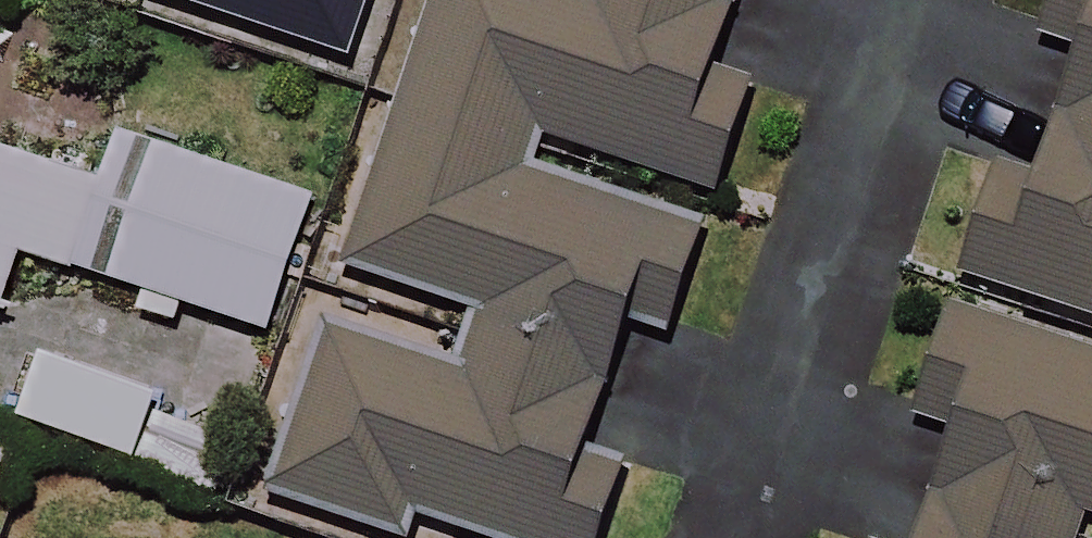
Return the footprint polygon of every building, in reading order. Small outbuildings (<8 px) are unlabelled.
[(331,48),(361,58),(380,0),(185,0),(331,48)] [(403,116),(569,164),(572,154),(711,195),(746,72),(718,64),(737,0),(436,0),(403,116)] [(1062,114),(1060,120),(1091,131),(1091,25),(1062,114)] [(569,164),(403,116),(356,278),(472,312),(464,338),(613,381),(632,314),(672,325),(703,220),(565,179),(569,164)] [(1060,120),(1024,229),(989,218),(970,277),(1091,317),(1091,131),(1060,120)] [(21,251),(104,272),(139,134),(118,129),(104,183),(50,165),(0,149),(0,313),(1,313),(21,251)] [(314,200),(160,148),(116,280),(270,331),(314,200)] [(1085,537),(1091,537),(1091,349),(961,305),(928,403),(965,415),(940,489),(1085,537)] [(464,338),(457,363),(341,329),(329,325),(282,488),(453,537),(595,537),(616,464),(591,457),(613,381),(464,338)] [(923,537),(1085,537),(940,489),(938,495),(923,537)]
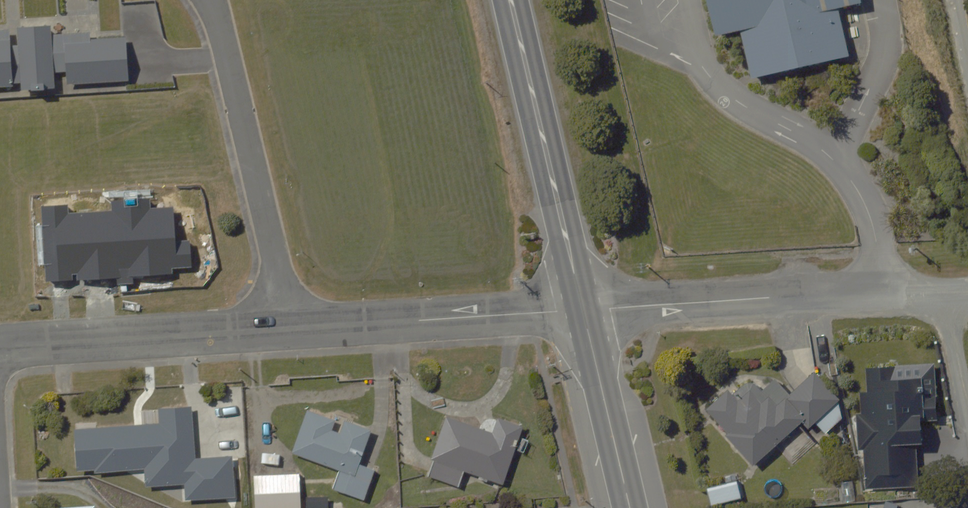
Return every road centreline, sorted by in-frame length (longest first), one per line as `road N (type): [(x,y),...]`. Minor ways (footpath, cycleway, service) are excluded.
road 1 (unclassified): [(583,309),(967,289)]
road 2 (residential): [(209,0),(290,330)]
road 3 (primary): [(583,309),(510,0)]
road 4 (residential): [(290,330),(583,309)]
road 5 (residential): [(0,350),(290,330)]
road 6 (primary): [(627,507),(583,309)]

- - -

> TASK
Each entry should be repeated exactly as it appears; the pictures stay out.

> RESULT OF THIS TASK
Return the footprint polygon of every building, in reading order. Small outbuildings (<8 px) are unlabelled.
[(331,48),(361,58),(380,0),(185,0),(331,48)] [(403,116),(569,164),(572,154),(711,195),(746,72),(718,64),(737,0),(436,0),(403,116)] [(1062,114),(1060,120),(1091,131),(1091,25),(1062,114)] [(569,164),(403,116),(356,278),(472,312),(464,338),(613,381),(632,314),(672,325),(703,220),(565,179),(569,164)] [(1060,120),(1024,229),(989,218),(970,277),(1091,317),(1091,131),(1060,120)] [(21,251),(104,272),(139,134),(118,129),(104,183),(50,165),(0,149),(0,313),(1,313),(21,251)] [(314,200),(160,148),(116,280),(270,331),(314,200)] [(1085,537),(1091,537),(1091,349),(961,305),(928,403),(965,415),(940,489),(1085,537)] [(464,338),(457,363),(341,329),(329,325),(282,488),(453,537),(595,537),(616,464),(591,457),(613,381),(464,338)] [(923,537),(1085,537),(940,489),(938,495),(923,537)]
Return every road centreline, sorted by in-frame length (longest first), one per line as `road N (type): [(x,y),...]`. Minor ways (footpath, cycleway, service) are excluded.
road 1 (unclassified): [(583,309),(967,289)]
road 2 (residential): [(209,0),(290,330)]
road 3 (primary): [(583,309),(510,0)]
road 4 (residential): [(290,330),(583,309)]
road 5 (residential): [(0,350),(290,330)]
road 6 (primary): [(627,507),(583,309)]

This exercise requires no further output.